Problem statement: Without pictures, repeat the lines of the entries from the one containing "blue cactus: 5 -> 4" through the last, both ends included, and nothing else.

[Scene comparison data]
----------------
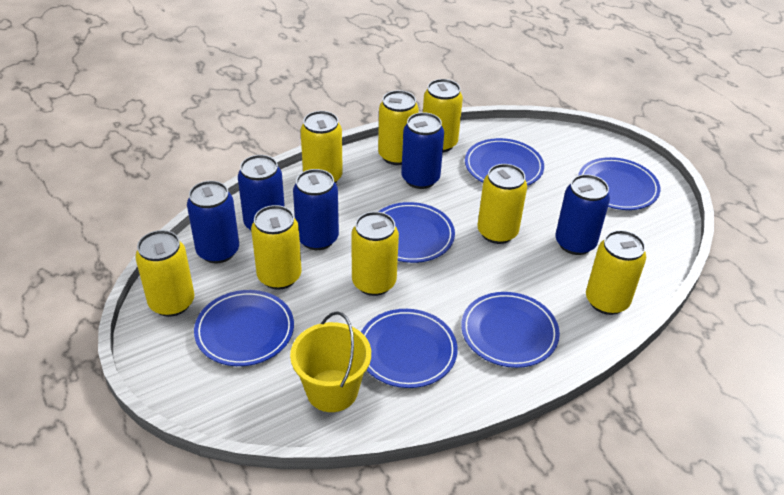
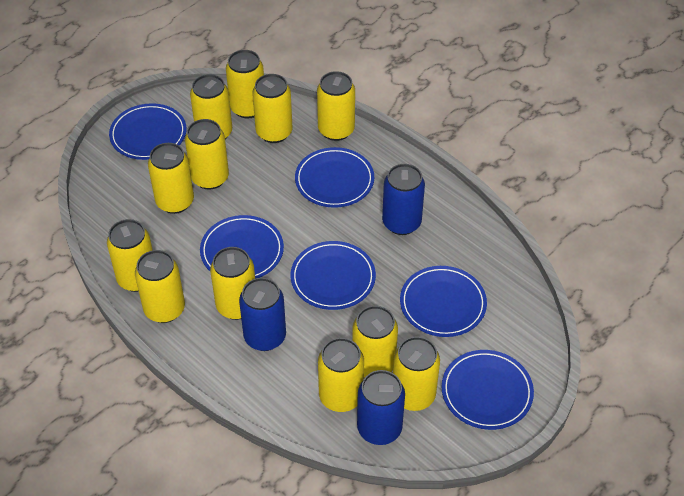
blue can: 5 -> 3
yellow bucket: 1 -> 0
yellow can: 8 -> 12

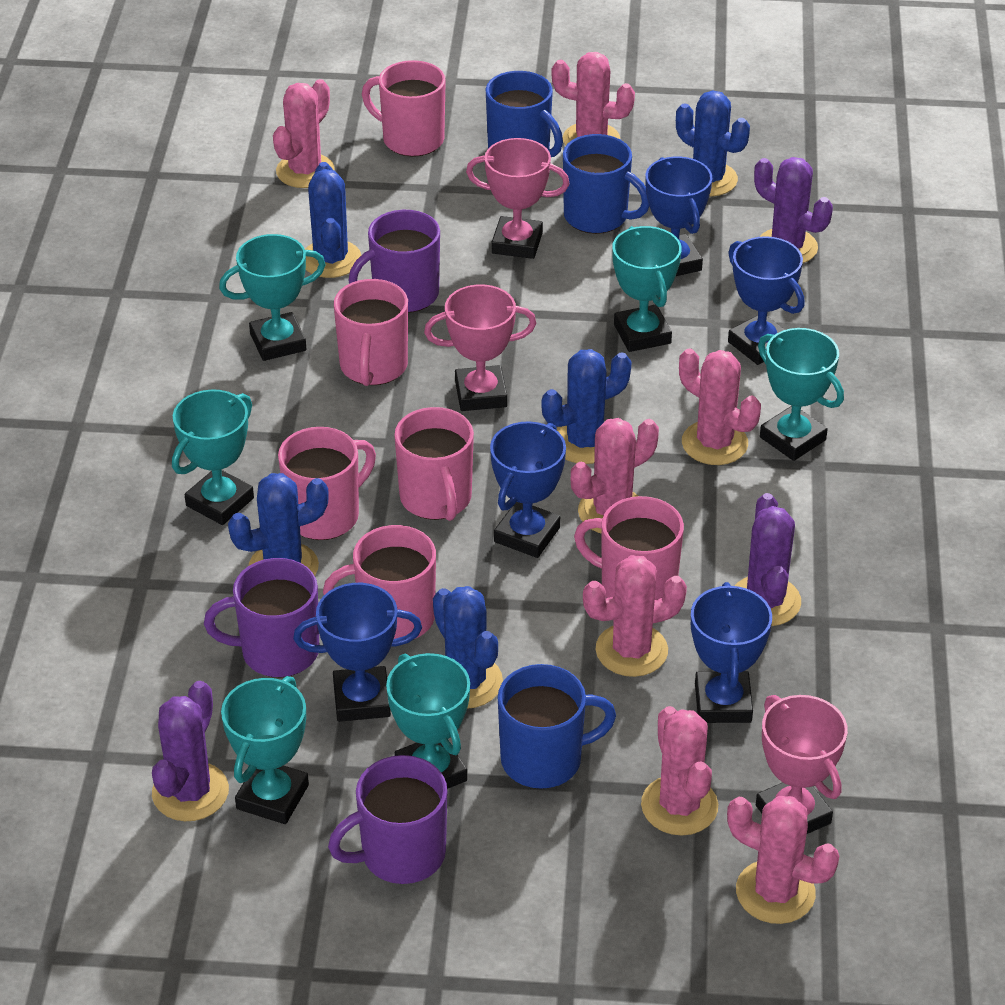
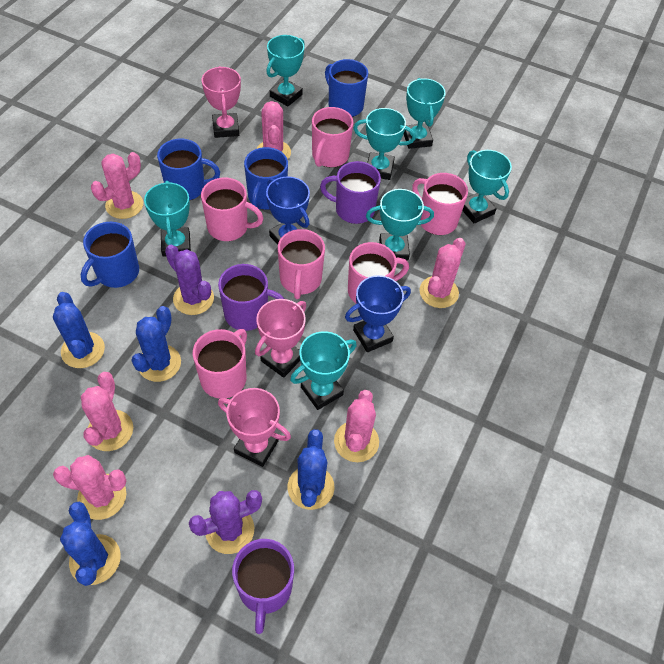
blue cactus: 5 -> 4
blue mug: 3 -> 4
blue trophy: 5 -> 2
pink cactus: 7 -> 6
purple cactus: 3 -> 2
turquoise trophy: 6 -> 7

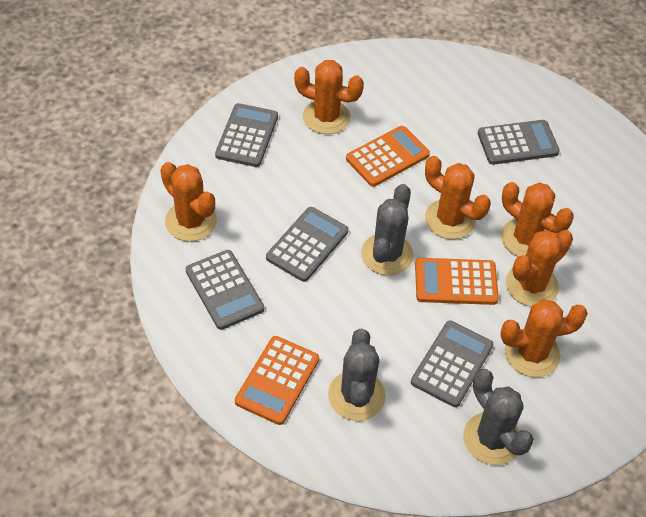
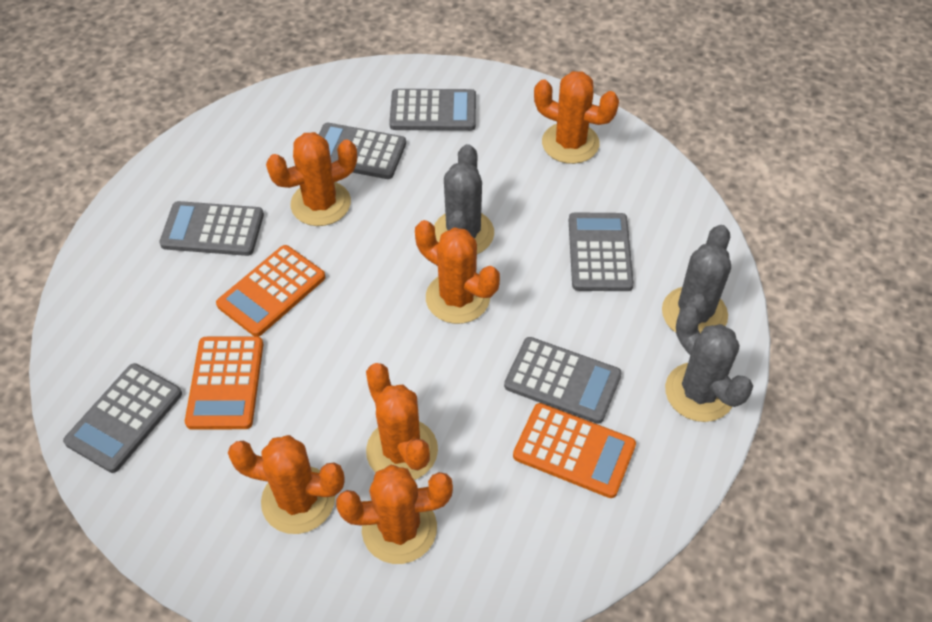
grey calculator: 5 -> 6

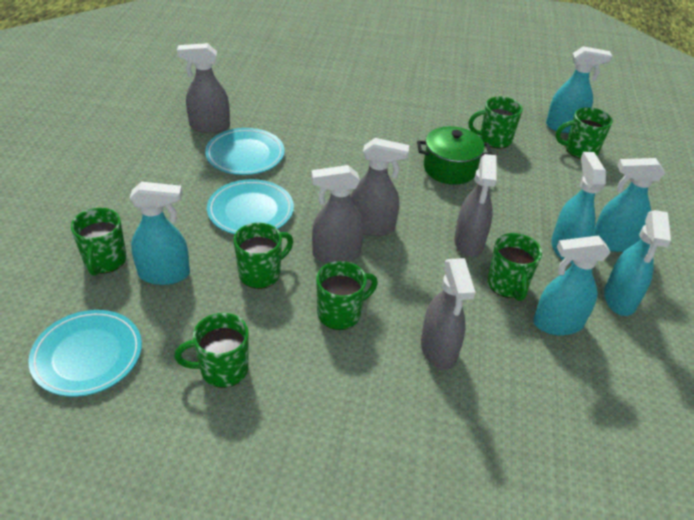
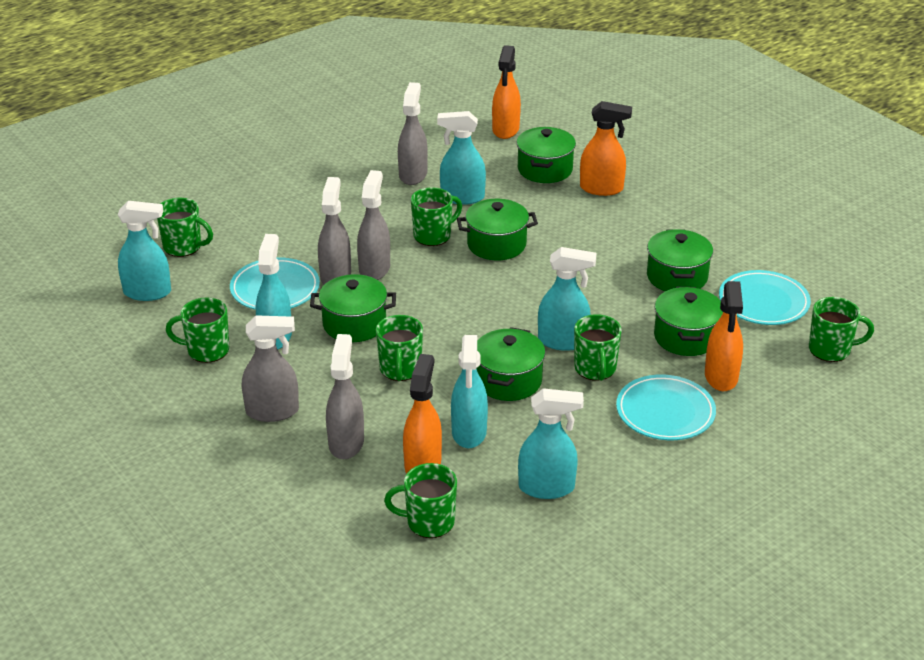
green pot: 1 -> 6
orange spray bottle: 0 -> 4

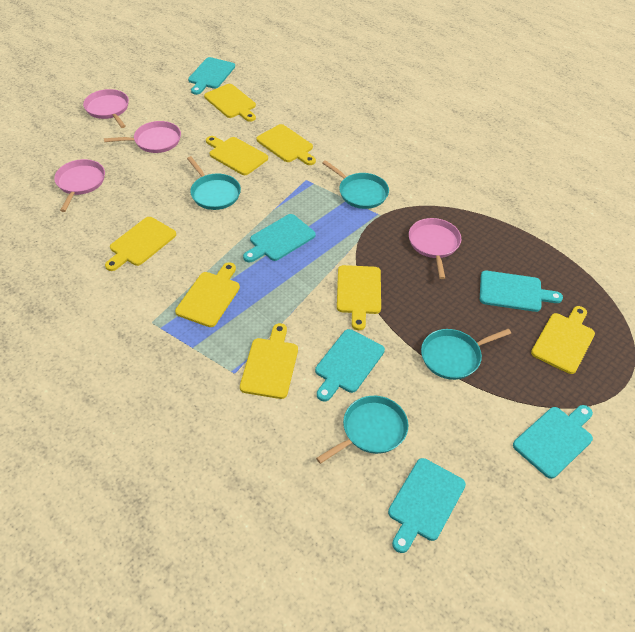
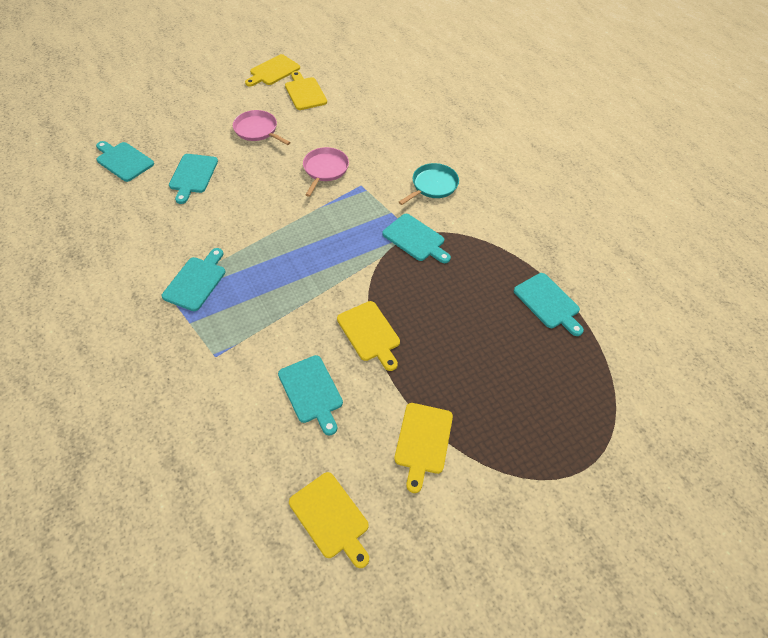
pink pan: 4 -> 2
turquoise pan: 4 -> 1
yellow cutting board: 8 -> 5

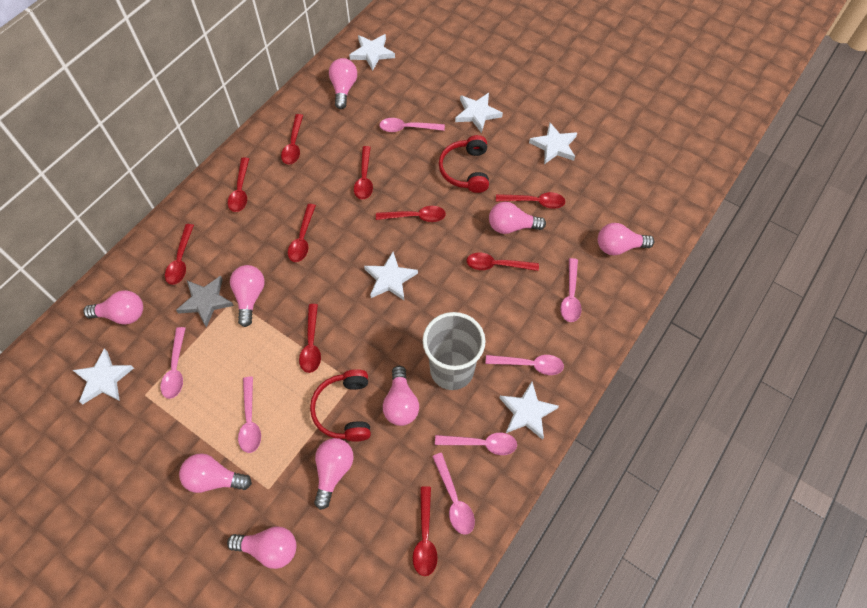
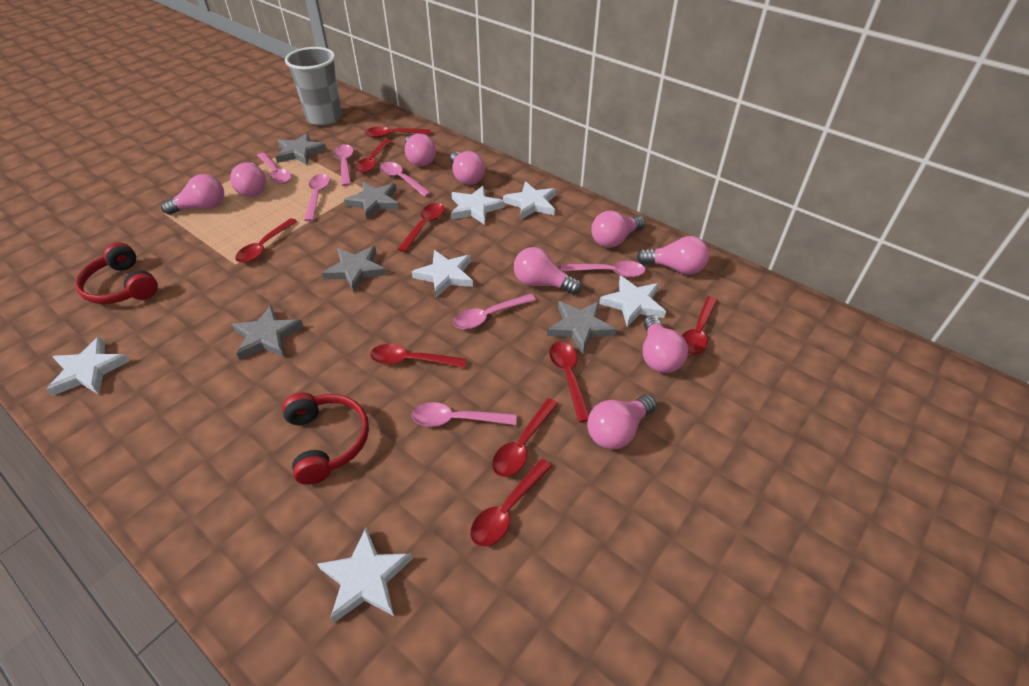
grey star: 1 -> 5
red spoon: 10 -> 9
----------------
Problem solution:
blue cactus: 5 -> 4
blue mug: 3 -> 4
blue trophy: 5 -> 2
pink cactus: 7 -> 6
purple cactus: 3 -> 2
turquoise trophy: 6 -> 7

grey calculator: 5 -> 6

green pot: 1 -> 6
orange spray bottle: 0 -> 4

pink pan: 4 -> 2
turquoise pan: 4 -> 1
yellow cutting board: 8 -> 5

grey star: 1 -> 5
red spoon: 10 -> 9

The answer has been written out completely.